Problem statement: Wherever a line below holds the word "AGND", copy that line.
- - - -
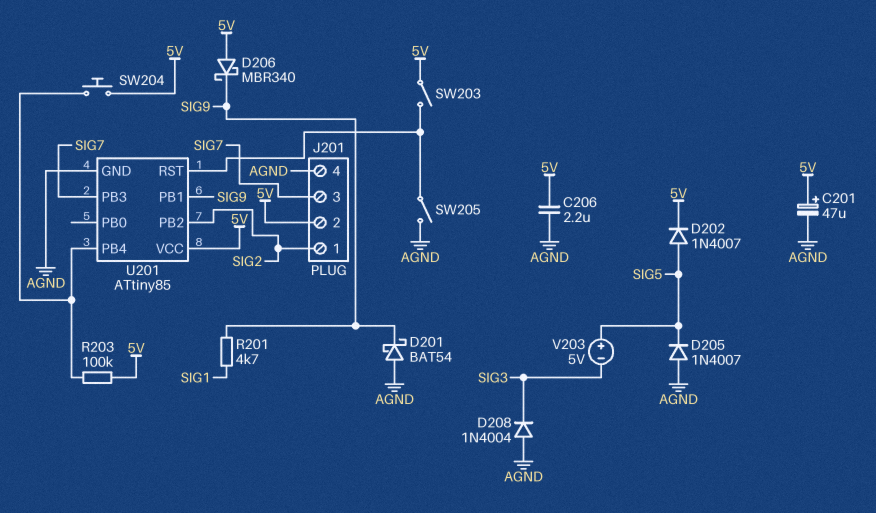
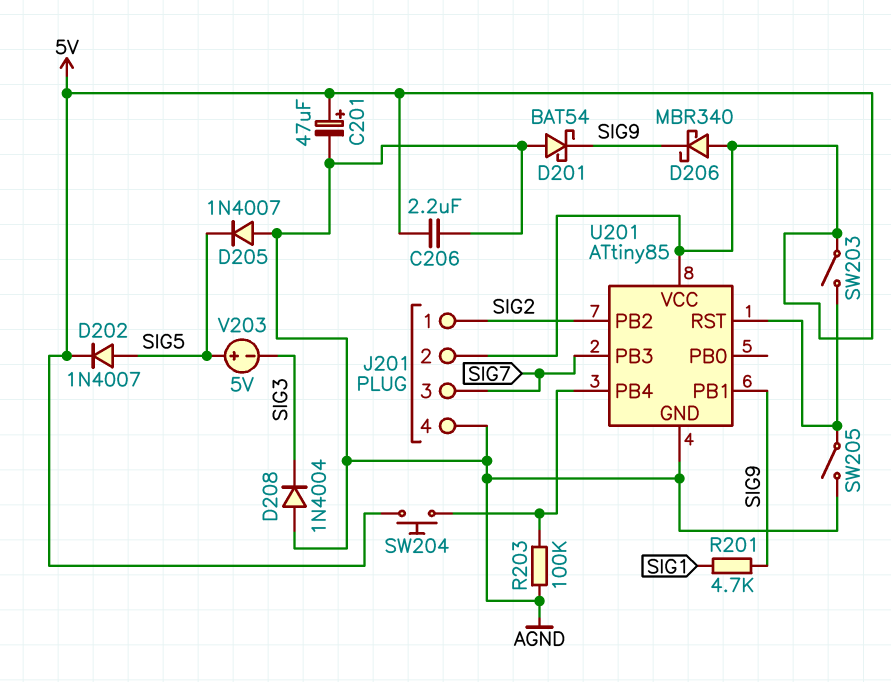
R203: 100k (5V, U201/PB4) -> 100k (AGND, U201/PB4)

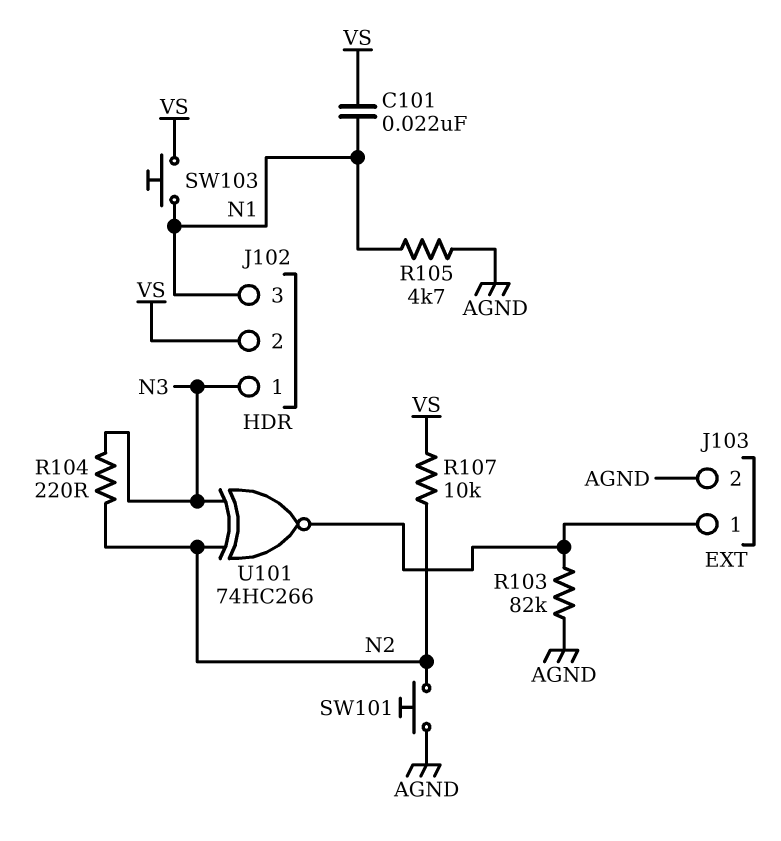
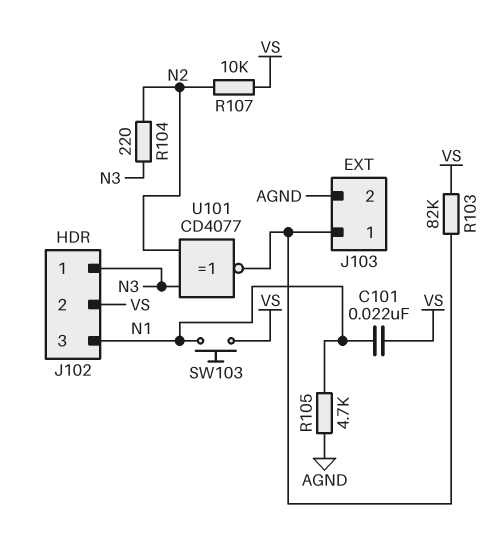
R103: 82k (AGND, J103/1) -> 82k (J103/1, VS)
SW101: button (AGND, N2) -> none
U101: XNOR 74HC266 (in N2, in N3, out J103/1) -> XNOR CD4077 (in N2, in N3, out J103/1)

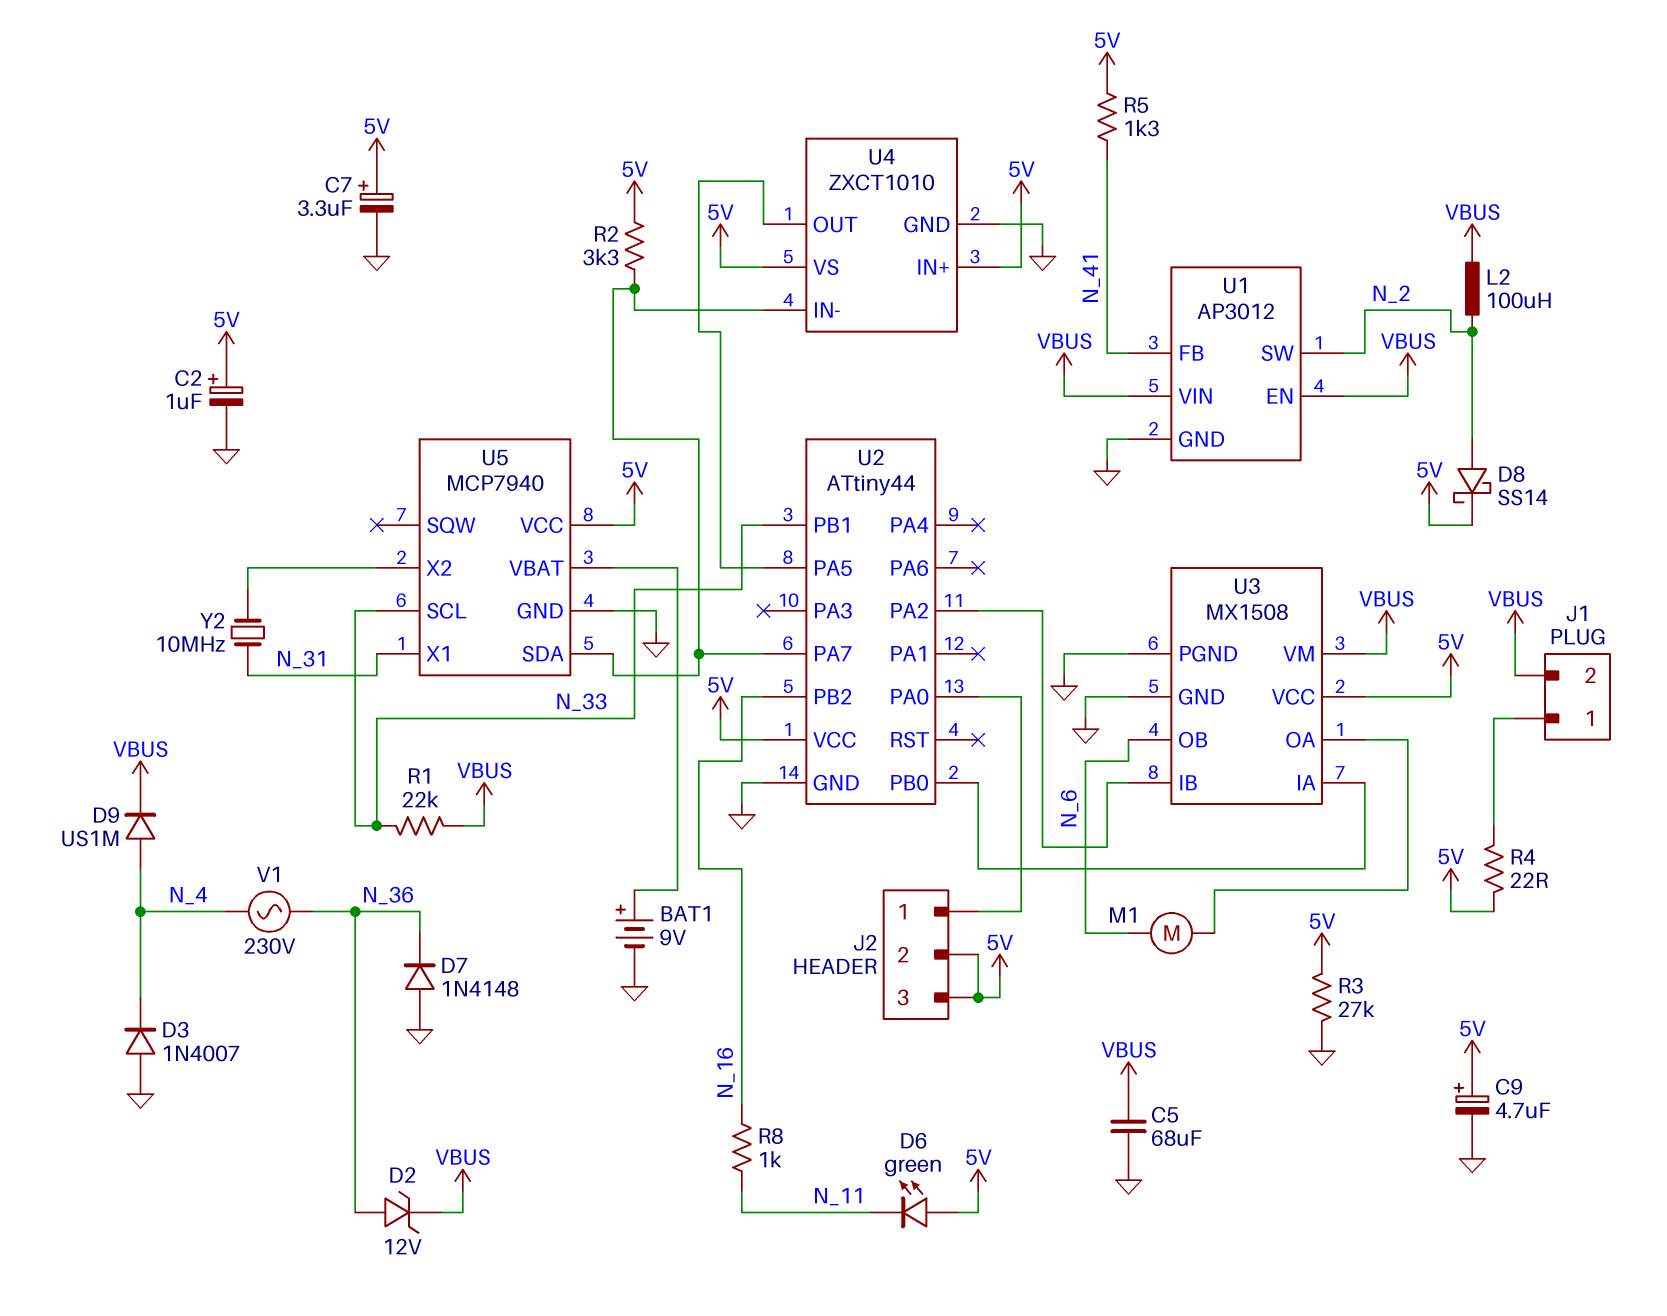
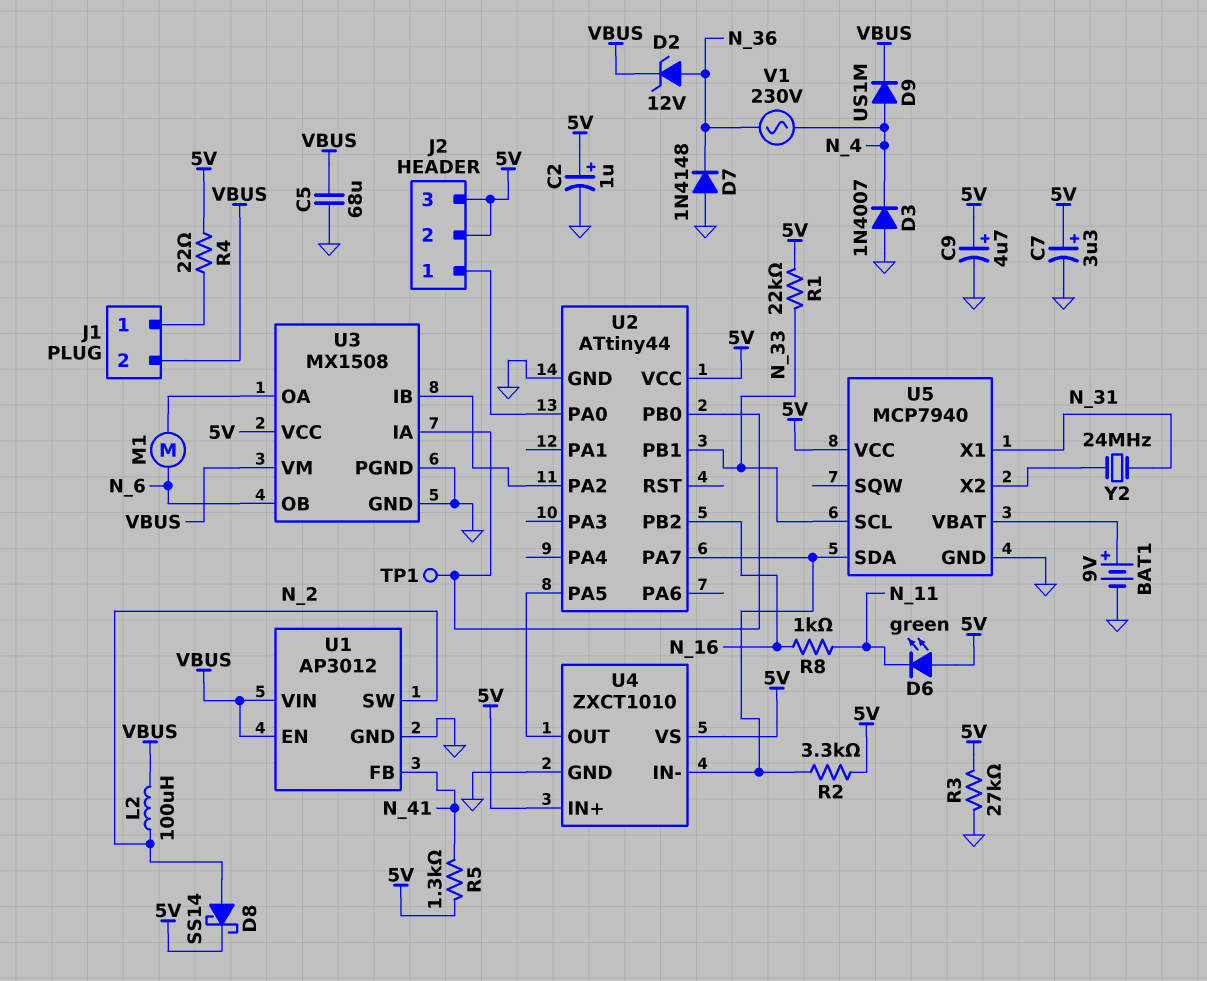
R1: 22k (N_33, VBUS) -> 22k (5V, N_33)
TP1: none -> test point (U2/PB0)
Y2: 10MHz (N_31, U5/X2) -> 24MHz (N_31, U5/X2)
- - - -
Written answer:
R203: 100k (5V, U201/PB4) -> 100k (AGND, U201/PB4)
R103: 82k (AGND, J103/1) -> 82k (J103/1, VS)
SW101: button (AGND, N2) -> none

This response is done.